## Begin DATA PROVIDED
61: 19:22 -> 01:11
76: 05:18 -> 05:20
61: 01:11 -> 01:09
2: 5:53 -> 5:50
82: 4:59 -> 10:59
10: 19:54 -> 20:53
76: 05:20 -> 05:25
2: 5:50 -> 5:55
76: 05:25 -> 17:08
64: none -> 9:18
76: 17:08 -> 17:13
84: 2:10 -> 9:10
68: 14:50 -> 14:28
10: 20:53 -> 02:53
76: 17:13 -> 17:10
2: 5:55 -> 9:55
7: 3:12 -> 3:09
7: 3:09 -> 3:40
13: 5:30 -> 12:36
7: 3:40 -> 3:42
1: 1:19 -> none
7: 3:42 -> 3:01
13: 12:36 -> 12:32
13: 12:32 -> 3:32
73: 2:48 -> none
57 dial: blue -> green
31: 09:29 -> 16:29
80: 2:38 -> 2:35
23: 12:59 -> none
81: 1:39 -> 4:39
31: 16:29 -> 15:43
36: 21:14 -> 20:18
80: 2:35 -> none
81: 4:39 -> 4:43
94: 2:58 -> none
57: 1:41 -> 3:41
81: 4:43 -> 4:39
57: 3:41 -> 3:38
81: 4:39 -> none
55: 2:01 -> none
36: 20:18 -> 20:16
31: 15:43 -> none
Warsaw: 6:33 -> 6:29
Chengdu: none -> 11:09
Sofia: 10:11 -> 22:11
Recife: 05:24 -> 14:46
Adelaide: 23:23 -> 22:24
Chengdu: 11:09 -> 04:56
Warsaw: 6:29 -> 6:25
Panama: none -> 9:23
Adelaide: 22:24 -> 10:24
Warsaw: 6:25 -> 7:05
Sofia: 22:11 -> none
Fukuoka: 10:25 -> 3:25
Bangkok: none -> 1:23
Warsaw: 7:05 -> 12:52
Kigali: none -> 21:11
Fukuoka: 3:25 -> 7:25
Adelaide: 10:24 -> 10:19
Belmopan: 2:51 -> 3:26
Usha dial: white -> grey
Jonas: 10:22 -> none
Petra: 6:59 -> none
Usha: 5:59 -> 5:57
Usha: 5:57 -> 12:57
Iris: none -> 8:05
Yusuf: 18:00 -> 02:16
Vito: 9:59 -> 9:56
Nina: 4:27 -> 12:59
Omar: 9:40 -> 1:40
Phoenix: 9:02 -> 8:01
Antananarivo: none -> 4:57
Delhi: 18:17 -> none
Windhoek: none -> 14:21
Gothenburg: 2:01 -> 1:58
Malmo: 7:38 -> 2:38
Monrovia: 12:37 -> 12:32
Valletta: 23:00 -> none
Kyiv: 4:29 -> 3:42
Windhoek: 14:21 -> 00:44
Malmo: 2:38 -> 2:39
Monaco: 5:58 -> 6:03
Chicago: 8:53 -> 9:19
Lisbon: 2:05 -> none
## End DATA PROVIDED
§ **WHAT YOU NEED TO DO**
Reproduce the records above verbatim, from their first line through the line containing "13: 12:36 -> 12:32", with both of those lines included.

§ **WRITTEN RESPONSE**
61: 19:22 -> 01:11
76: 05:18 -> 05:20
61: 01:11 -> 01:09
2: 5:53 -> 5:50
82: 4:59 -> 10:59
10: 19:54 -> 20:53
76: 05:20 -> 05:25
2: 5:50 -> 5:55
76: 05:25 -> 17:08
64: none -> 9:18
76: 17:08 -> 17:13
84: 2:10 -> 9:10
68: 14:50 -> 14:28
10: 20:53 -> 02:53
76: 17:13 -> 17:10
2: 5:55 -> 9:55
7: 3:12 -> 3:09
7: 3:09 -> 3:40
13: 5:30 -> 12:36
7: 3:40 -> 3:42
1: 1:19 -> none
7: 3:42 -> 3:01
13: 12:36 -> 12:32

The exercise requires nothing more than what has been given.